GIVEN TASK ▸
Copy out each line below that contains the string "shortInstrumentName".
.....
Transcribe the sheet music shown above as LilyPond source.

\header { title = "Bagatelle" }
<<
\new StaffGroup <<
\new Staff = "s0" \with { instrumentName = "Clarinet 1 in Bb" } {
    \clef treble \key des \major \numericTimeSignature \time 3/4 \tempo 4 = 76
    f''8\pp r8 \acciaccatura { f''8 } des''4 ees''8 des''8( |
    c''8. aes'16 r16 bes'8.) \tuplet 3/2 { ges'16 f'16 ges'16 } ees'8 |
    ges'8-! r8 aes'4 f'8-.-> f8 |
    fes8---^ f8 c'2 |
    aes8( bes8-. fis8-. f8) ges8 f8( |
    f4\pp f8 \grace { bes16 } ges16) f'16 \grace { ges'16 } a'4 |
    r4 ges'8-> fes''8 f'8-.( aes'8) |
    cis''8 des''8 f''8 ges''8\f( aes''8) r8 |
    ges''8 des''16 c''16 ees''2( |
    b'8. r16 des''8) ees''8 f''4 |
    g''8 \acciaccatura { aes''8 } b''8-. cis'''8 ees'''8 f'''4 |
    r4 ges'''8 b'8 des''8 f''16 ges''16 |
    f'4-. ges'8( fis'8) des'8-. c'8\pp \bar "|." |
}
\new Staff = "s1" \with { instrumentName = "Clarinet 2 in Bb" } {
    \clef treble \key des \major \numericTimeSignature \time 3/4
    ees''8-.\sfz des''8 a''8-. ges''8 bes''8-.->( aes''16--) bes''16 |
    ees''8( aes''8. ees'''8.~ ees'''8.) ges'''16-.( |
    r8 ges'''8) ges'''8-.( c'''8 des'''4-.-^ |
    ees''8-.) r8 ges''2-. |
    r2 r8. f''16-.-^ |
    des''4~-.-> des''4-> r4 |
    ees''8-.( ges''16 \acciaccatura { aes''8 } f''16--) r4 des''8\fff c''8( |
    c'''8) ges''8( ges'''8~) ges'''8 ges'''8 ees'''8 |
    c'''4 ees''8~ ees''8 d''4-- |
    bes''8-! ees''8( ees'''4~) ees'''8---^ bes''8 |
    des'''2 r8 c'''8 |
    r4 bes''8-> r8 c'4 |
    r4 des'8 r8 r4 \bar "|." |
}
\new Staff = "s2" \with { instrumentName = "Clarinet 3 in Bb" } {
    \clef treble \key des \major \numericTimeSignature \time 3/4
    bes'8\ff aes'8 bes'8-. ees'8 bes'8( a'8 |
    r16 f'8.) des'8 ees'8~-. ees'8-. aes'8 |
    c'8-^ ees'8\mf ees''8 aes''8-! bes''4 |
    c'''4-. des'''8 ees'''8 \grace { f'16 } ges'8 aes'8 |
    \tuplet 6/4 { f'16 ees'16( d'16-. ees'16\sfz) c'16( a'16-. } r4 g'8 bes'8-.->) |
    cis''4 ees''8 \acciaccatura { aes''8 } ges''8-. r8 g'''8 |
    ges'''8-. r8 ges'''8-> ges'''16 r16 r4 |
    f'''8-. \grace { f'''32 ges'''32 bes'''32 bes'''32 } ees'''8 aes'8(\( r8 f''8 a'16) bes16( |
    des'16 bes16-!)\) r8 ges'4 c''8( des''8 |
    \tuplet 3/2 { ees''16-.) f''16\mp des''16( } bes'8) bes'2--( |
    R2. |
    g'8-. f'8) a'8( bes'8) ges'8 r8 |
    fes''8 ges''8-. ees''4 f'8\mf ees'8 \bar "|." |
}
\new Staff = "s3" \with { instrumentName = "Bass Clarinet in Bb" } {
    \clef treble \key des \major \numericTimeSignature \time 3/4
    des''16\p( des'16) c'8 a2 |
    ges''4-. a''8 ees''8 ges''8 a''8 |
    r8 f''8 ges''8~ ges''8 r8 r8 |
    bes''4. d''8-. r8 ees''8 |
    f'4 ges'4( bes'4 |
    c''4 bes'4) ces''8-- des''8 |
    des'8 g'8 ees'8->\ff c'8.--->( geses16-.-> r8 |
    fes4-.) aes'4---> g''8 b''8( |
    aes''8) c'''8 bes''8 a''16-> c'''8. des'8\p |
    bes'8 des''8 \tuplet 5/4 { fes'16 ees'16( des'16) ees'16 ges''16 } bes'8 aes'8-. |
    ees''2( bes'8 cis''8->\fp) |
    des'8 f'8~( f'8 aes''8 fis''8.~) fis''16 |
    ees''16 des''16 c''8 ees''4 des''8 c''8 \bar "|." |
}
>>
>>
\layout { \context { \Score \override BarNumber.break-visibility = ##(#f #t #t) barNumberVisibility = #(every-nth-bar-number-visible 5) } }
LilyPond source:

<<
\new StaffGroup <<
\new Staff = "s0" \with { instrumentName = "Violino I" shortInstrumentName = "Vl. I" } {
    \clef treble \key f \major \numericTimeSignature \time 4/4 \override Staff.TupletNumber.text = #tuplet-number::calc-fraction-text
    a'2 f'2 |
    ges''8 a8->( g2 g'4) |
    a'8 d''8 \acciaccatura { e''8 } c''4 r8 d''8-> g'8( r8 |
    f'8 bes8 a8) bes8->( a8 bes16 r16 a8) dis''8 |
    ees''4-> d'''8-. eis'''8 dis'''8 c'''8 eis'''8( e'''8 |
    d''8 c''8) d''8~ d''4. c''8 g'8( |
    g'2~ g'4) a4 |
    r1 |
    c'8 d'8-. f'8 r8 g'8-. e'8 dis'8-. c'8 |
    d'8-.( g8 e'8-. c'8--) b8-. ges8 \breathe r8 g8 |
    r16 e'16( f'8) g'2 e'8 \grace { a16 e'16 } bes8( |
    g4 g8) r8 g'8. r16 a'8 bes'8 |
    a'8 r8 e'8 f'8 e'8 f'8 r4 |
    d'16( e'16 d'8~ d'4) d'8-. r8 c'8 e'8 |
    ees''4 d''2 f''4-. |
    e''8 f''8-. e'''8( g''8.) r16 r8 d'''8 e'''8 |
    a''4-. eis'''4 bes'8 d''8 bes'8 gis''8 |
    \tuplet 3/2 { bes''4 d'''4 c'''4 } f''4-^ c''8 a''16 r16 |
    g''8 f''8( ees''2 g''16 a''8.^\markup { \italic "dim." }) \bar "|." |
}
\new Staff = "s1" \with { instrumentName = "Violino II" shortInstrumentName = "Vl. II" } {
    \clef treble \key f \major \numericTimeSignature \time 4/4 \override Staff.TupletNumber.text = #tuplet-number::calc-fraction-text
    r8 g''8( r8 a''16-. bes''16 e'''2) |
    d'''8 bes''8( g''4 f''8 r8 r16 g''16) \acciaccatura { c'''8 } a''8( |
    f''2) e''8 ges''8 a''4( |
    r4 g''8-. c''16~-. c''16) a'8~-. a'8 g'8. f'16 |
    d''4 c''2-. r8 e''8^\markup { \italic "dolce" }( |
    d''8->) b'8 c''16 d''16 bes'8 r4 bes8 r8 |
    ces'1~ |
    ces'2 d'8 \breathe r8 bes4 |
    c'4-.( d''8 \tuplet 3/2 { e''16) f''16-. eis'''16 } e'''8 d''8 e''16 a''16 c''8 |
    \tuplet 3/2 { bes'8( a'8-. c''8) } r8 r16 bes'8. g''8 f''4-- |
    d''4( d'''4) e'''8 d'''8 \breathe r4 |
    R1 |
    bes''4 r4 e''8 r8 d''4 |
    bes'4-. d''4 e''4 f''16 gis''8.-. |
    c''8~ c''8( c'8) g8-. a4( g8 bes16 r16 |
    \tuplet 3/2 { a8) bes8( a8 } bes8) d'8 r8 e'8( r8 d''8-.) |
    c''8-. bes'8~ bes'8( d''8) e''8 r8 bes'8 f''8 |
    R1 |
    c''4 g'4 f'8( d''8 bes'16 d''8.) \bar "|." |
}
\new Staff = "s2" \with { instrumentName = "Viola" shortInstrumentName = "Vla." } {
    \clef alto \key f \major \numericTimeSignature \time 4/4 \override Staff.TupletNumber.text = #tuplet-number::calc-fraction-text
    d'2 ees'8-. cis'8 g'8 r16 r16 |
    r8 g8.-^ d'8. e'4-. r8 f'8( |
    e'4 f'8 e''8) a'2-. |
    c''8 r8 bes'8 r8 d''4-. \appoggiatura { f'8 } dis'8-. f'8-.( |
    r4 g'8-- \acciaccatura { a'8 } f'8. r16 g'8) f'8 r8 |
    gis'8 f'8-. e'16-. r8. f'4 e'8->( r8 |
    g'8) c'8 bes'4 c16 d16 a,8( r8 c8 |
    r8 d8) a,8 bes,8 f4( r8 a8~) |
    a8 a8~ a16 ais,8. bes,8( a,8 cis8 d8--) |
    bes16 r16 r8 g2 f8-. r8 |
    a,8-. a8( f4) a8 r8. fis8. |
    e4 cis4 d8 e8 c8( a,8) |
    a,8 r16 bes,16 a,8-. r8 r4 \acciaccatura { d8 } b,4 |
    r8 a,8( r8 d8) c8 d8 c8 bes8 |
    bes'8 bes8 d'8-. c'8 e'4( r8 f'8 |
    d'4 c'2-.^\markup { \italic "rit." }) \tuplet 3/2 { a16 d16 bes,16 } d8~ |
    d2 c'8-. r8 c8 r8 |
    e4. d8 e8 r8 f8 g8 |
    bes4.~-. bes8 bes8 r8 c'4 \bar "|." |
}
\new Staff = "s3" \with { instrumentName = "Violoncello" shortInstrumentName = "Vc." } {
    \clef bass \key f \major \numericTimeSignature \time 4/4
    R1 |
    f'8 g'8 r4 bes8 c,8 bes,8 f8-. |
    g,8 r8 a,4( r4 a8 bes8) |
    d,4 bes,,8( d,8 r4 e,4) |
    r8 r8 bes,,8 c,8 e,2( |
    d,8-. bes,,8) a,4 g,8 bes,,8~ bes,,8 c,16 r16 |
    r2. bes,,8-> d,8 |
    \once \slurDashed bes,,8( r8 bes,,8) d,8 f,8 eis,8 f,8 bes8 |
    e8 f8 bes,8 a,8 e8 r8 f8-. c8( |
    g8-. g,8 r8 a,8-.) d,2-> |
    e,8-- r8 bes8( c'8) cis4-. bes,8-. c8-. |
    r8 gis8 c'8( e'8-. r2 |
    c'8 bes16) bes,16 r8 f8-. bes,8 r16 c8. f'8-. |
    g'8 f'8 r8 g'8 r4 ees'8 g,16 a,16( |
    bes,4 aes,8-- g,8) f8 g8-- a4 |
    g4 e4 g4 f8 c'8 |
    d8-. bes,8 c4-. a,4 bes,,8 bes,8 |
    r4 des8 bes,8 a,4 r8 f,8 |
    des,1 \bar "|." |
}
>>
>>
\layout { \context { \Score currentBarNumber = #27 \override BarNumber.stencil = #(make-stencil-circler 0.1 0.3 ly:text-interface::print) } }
.....
RESULT OF THE EXERCISE ▸
\new Staff = "s0" \with { instrumentName = "Violino I" shortInstrumentName = "Vl. I" } {
\new Staff = "s1" \with { instrumentName = "Violino II" shortInstrumentName = "Vl. II" } {
\new Staff = "s2" \with { instrumentName = "Viola" shortInstrumentName = "Vla." } {
\new Staff = "s3" \with { instrumentName = "Violoncello" shortInstrumentName = "Vc." } {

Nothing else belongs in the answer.